A complete answer retypes each of the records below precisely and includes none of the pictures.

Start of Given data

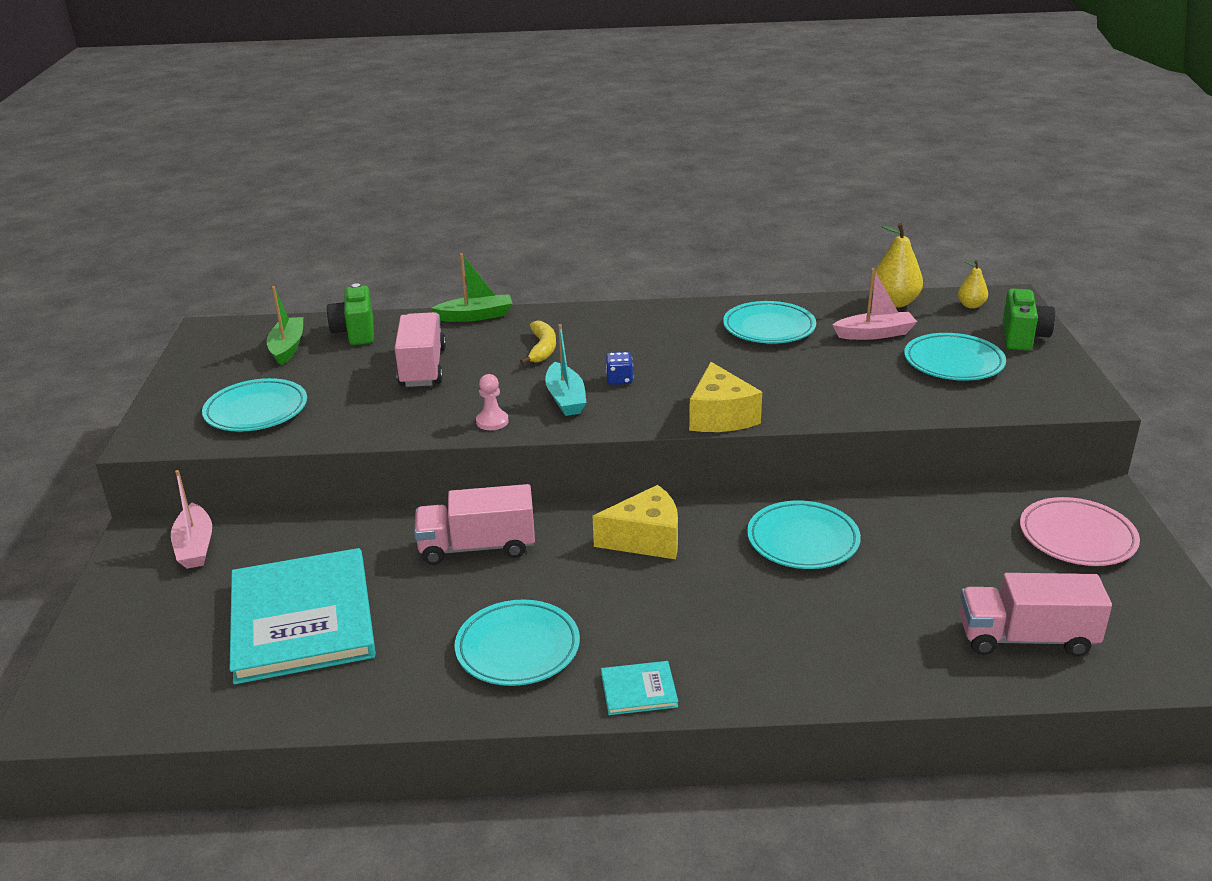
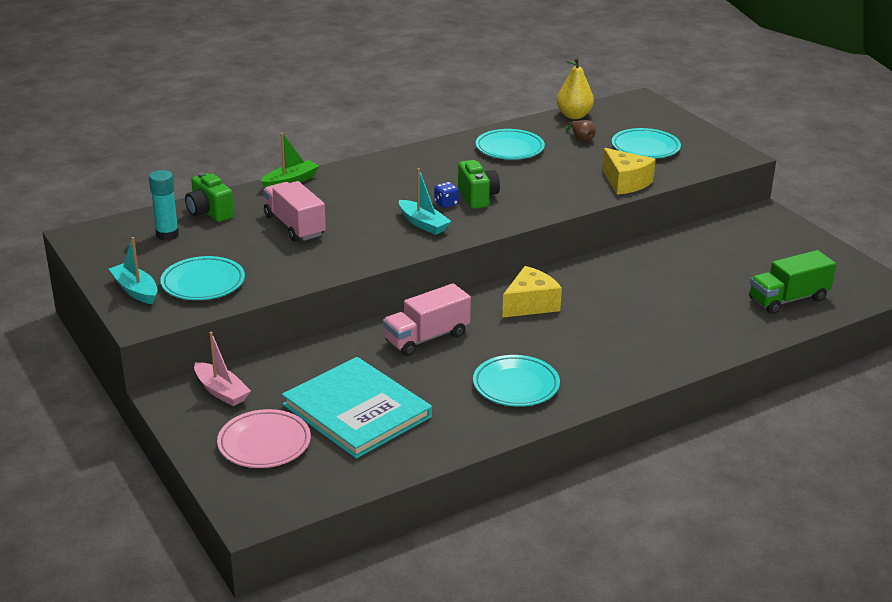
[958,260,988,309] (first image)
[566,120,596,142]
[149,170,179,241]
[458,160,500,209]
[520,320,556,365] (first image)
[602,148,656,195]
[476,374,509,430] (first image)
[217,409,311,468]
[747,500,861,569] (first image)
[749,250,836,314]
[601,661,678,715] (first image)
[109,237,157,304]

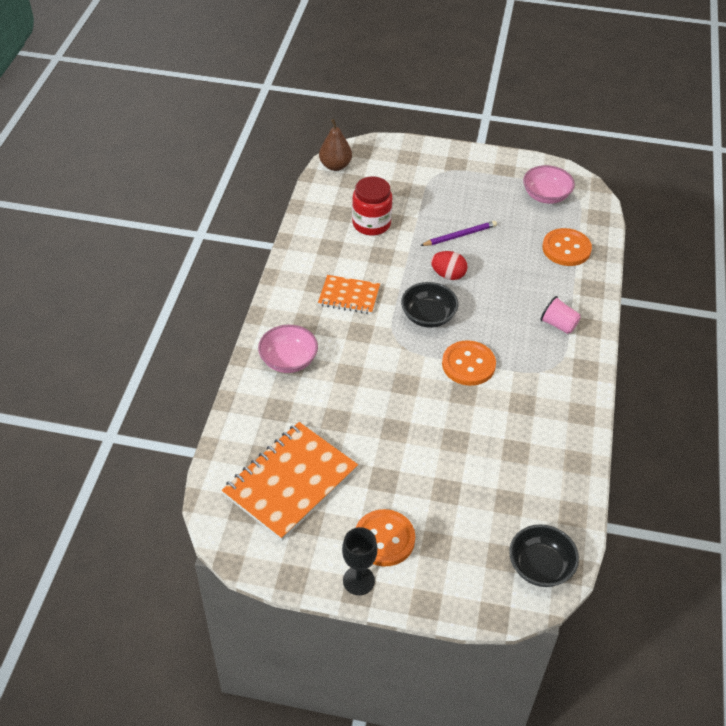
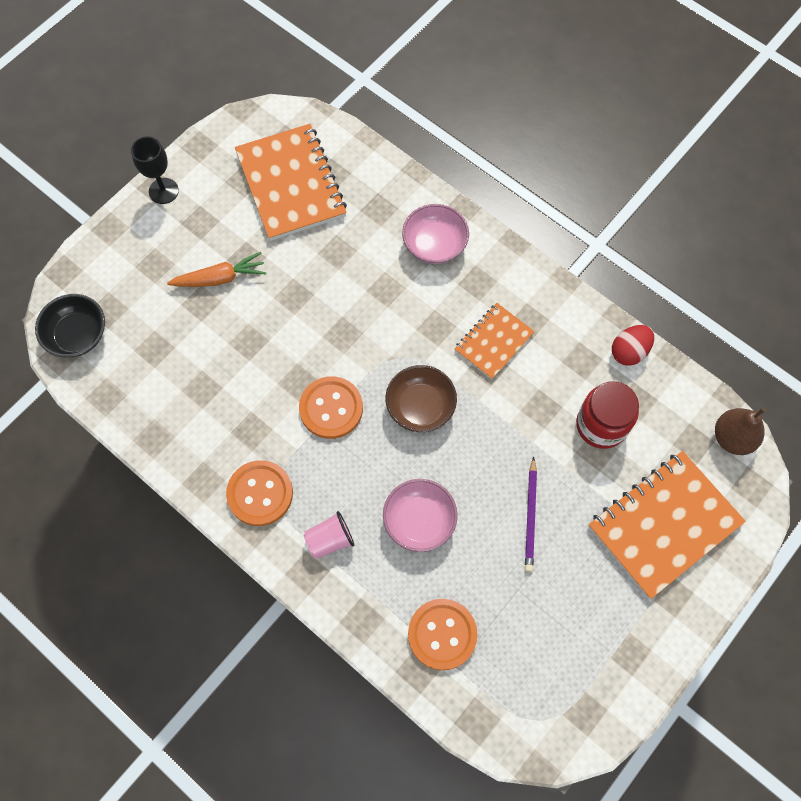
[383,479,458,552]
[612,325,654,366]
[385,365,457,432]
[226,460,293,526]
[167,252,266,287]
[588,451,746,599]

End of Given data

> _Your response_
[958,260,988,309] (first image)
[566,120,596,142]
[149,170,179,241]
[458,160,500,209]
[520,320,556,365] (first image)
[602,148,656,195]
[476,374,509,430] (first image)
[217,409,311,468]
[747,500,861,569] (first image)
[749,250,836,314]
[601,661,678,715] (first image)
[109,237,157,304]

[383,479,458,552]
[612,325,654,366]
[385,365,457,432]
[226,460,293,526]
[167,252,266,287]
[588,451,746,599]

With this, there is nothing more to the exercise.